▸ WHAT YOU HAVE TO DO
When copying the listing below, skip every picture and repeat exactly the lines from the first one through the line that contains "(426, 471) = (136, 378): blue duck -> none".

▸ DATA FOR THIS EXERCISE
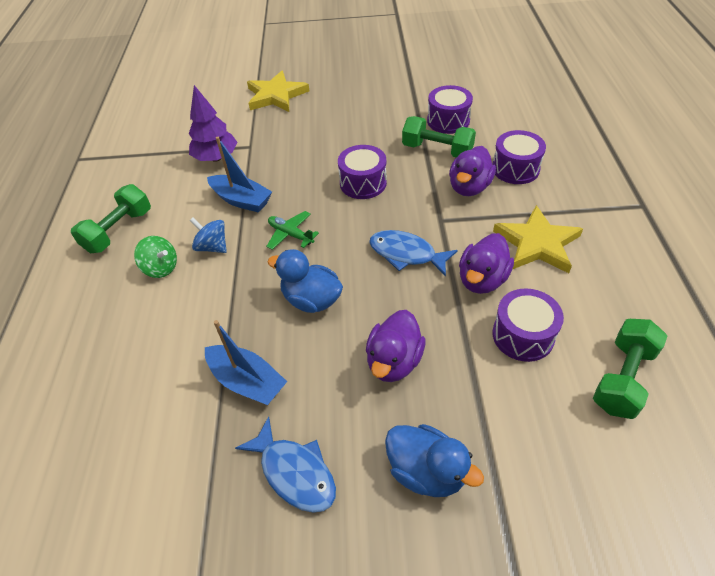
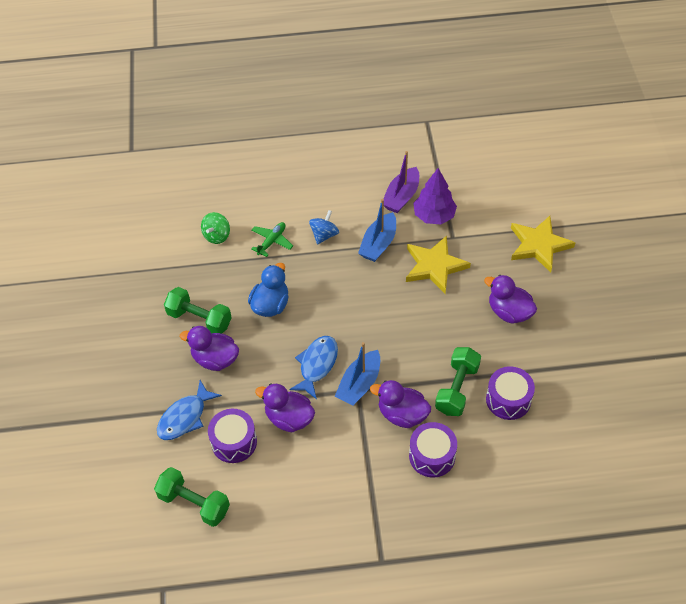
camera: 85 degrees right, 5 degrees up
(119, 231) = (341, 173): green dumbbell -> green dumbbell (199, 319)
(161, 268) = (302, 208): green spinning top -> green spinning top (217, 235)
(179, 181) = (401, 196): none -> purple boat
(247, 381) = (203, 277): blue boat -> blue boat (359, 384)
(290, 234) = (338, 283): green plane -> green plane (272, 241)
(295, 472) = (141, 311): blue fish -> blue fish (185, 417)
(350, 116) = (509, 312): none -> purple duck
(363, 183) = (404, 329): purple drum -> none
(426, 471) = (136, 378): blue duck -> none
(537, 243) = (330, 463): yellow star -> yellow star (434, 266)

▸ SOLUTION FOR THIS PROBLEM
camera: 85 degrees right, 5 degrees up
(119, 231) = (341, 173): green dumbbell -> green dumbbell (199, 319)
(161, 268) = (302, 208): green spinning top -> green spinning top (217, 235)
(179, 181) = (401, 196): none -> purple boat
(247, 381) = (203, 277): blue boat -> blue boat (359, 384)
(290, 234) = (338, 283): green plane -> green plane (272, 241)
(295, 472) = (141, 311): blue fish -> blue fish (185, 417)
(350, 116) = (509, 312): none -> purple duck
(363, 183) = (404, 329): purple drum -> none
(426, 471) = (136, 378): blue duck -> none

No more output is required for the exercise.